--- START ---

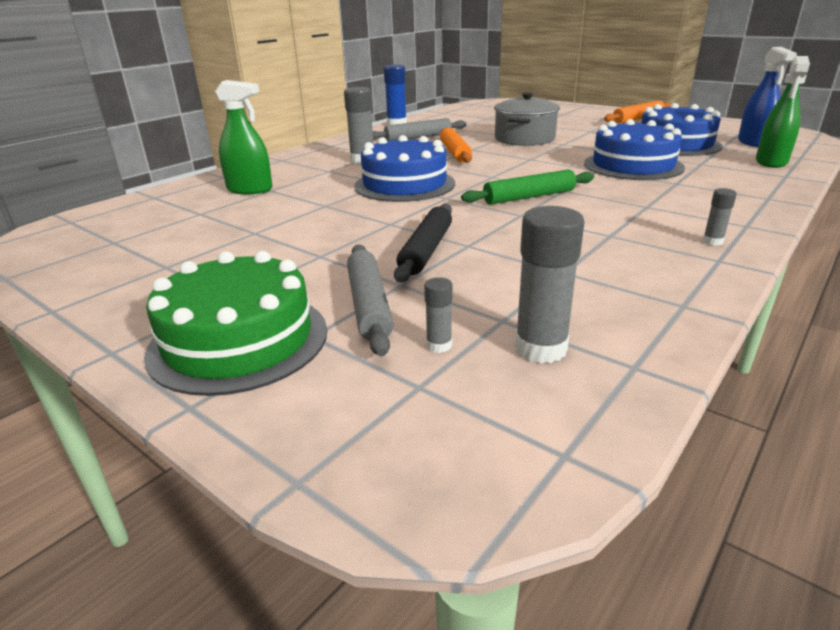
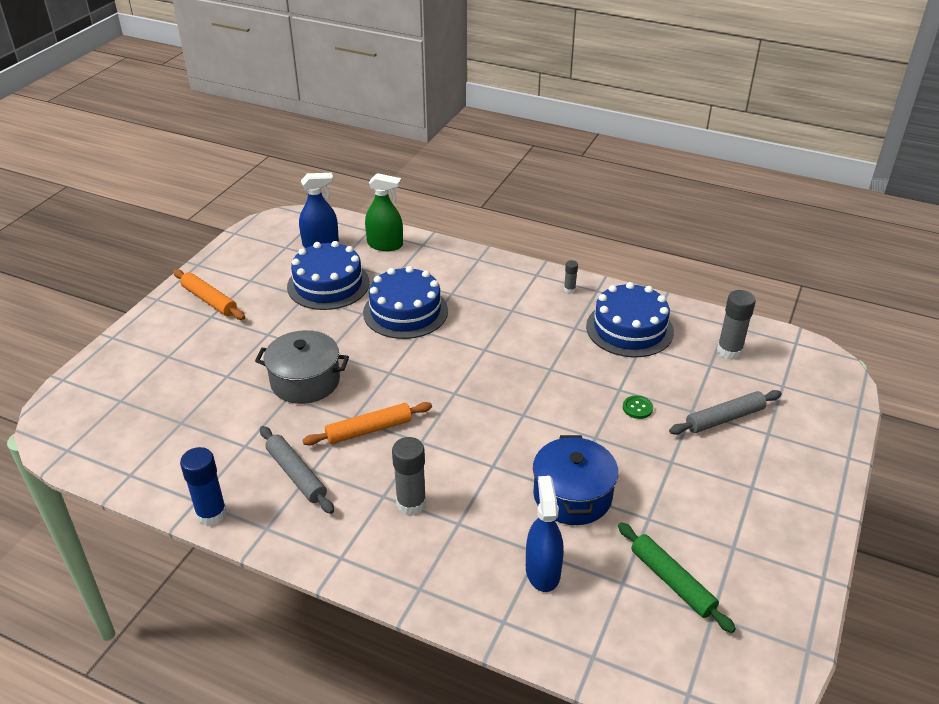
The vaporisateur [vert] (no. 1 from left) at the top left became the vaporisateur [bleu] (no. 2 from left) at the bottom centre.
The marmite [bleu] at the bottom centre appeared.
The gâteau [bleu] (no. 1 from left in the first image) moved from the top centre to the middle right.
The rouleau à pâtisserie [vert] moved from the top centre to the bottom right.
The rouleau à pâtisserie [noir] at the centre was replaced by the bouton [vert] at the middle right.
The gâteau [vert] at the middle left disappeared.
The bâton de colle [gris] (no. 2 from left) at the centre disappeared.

--- END ---

* [Work required] Provide the number of lines in the records above that contain the word "bottom", with no additional words.

* [Written solution] 3